• **Supplied information**:

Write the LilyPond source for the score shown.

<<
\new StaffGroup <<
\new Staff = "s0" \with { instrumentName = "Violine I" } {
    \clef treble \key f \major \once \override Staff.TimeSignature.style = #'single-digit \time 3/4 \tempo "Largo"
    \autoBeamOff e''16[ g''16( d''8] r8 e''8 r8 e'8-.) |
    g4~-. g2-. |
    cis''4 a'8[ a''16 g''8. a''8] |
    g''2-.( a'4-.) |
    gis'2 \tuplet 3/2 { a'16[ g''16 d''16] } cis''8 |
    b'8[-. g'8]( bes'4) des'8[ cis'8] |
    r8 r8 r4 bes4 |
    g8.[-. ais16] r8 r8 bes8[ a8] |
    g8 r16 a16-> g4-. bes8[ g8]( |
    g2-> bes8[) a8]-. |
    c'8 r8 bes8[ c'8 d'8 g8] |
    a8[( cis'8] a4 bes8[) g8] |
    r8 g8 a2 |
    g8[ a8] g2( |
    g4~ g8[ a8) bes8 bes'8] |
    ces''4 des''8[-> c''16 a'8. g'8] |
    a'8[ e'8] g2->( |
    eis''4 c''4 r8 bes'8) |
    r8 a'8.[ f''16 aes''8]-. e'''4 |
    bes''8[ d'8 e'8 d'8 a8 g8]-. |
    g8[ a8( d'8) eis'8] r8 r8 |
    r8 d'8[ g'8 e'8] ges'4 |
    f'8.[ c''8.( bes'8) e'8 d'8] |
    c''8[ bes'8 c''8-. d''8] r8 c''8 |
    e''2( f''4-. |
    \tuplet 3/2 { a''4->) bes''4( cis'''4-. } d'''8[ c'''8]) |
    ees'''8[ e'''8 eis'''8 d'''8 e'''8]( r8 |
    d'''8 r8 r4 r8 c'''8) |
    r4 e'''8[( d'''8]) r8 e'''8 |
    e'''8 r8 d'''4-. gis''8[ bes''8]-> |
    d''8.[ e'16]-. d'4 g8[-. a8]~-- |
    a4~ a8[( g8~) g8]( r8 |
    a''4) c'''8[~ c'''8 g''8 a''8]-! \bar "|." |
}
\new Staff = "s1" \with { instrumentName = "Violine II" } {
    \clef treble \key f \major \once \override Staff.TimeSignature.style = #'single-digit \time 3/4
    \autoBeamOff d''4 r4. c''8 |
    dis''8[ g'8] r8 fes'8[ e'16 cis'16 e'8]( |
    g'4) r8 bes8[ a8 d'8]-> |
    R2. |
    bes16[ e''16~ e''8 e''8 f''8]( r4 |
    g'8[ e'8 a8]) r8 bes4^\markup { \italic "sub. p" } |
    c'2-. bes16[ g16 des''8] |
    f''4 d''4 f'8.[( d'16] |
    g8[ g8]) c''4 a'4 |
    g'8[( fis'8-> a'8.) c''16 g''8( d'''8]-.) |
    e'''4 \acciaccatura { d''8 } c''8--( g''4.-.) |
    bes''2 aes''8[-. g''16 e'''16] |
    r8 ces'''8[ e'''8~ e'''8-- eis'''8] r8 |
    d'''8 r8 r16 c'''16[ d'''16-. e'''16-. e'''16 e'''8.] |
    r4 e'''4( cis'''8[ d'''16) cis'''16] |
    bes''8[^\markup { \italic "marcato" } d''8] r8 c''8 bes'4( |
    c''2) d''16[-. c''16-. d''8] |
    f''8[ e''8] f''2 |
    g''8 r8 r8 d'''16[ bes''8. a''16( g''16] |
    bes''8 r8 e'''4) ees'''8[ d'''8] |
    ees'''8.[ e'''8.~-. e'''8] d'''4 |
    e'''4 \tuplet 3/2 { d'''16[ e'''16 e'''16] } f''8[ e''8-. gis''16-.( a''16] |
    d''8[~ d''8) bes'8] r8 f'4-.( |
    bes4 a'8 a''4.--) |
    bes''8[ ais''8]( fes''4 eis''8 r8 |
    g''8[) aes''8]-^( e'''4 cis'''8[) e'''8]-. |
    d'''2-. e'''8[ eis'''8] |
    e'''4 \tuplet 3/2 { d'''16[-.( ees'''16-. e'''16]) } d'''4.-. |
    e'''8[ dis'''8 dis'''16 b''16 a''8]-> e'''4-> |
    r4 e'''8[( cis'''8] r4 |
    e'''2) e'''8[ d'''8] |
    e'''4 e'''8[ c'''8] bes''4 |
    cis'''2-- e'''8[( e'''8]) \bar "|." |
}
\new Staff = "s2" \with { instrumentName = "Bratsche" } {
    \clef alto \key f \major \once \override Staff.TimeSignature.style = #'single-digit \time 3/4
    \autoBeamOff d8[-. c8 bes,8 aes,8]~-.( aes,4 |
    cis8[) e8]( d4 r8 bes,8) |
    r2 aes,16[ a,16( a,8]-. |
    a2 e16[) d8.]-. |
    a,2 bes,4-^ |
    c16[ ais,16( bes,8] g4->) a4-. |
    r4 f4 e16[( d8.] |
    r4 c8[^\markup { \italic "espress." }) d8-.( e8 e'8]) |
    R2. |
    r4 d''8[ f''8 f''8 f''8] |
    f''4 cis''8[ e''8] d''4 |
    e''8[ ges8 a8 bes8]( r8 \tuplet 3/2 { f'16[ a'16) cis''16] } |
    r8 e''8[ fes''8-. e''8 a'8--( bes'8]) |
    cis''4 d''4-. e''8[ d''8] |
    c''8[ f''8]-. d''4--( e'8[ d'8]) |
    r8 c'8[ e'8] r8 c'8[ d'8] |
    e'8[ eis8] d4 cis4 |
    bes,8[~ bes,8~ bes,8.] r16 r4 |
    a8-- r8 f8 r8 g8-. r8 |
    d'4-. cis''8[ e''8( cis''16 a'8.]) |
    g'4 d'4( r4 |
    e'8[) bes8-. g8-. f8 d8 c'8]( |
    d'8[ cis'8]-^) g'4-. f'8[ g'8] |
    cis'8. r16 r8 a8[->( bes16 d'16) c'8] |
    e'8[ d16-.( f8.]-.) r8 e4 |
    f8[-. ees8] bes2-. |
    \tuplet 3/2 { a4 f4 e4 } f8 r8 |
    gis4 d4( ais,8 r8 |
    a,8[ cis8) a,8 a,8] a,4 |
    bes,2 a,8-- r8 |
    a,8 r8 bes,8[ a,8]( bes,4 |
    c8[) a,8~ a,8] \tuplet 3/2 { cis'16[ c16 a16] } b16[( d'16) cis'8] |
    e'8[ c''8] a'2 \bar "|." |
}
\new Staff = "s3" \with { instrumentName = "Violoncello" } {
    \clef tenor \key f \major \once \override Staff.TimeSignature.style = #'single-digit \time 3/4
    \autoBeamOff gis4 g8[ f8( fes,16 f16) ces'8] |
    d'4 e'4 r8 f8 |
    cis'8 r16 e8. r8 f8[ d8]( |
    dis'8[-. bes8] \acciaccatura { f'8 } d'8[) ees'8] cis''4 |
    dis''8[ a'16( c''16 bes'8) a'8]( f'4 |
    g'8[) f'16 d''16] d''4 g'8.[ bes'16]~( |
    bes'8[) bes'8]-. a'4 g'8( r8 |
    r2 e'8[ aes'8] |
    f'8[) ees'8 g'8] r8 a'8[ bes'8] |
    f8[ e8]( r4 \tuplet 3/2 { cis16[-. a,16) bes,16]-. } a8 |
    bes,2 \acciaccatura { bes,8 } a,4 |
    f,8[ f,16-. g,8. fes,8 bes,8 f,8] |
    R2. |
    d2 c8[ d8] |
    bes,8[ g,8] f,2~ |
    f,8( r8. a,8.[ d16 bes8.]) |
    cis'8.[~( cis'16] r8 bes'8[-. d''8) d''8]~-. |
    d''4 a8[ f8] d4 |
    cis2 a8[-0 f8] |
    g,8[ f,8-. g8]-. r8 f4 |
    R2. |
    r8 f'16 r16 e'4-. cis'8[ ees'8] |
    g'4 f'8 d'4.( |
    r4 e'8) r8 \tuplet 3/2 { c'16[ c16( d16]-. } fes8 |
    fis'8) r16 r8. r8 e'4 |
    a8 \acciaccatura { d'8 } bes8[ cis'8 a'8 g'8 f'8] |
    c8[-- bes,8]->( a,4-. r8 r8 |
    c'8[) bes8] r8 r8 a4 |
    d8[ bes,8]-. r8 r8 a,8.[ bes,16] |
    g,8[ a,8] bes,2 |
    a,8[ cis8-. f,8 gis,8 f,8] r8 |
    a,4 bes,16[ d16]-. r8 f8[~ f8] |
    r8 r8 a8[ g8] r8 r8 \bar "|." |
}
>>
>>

• **Written problem**: Pick out every line above that contains the string "digit", and copy each one. Case counts.

• **Finished task**:
    \clef treble \key f \major \once \override Staff.TimeSignature.style = #'single-digit \time 3/4 \tempo "Largo"
    \clef treble \key f \major \once \override Staff.TimeSignature.style = #'single-digit \time 3/4
    \clef alto \key f \major \once \override Staff.TimeSignature.style = #'single-digit \time 3/4
    \clef tenor \key f \major \once \override Staff.TimeSignature.style = #'single-digit \time 3/4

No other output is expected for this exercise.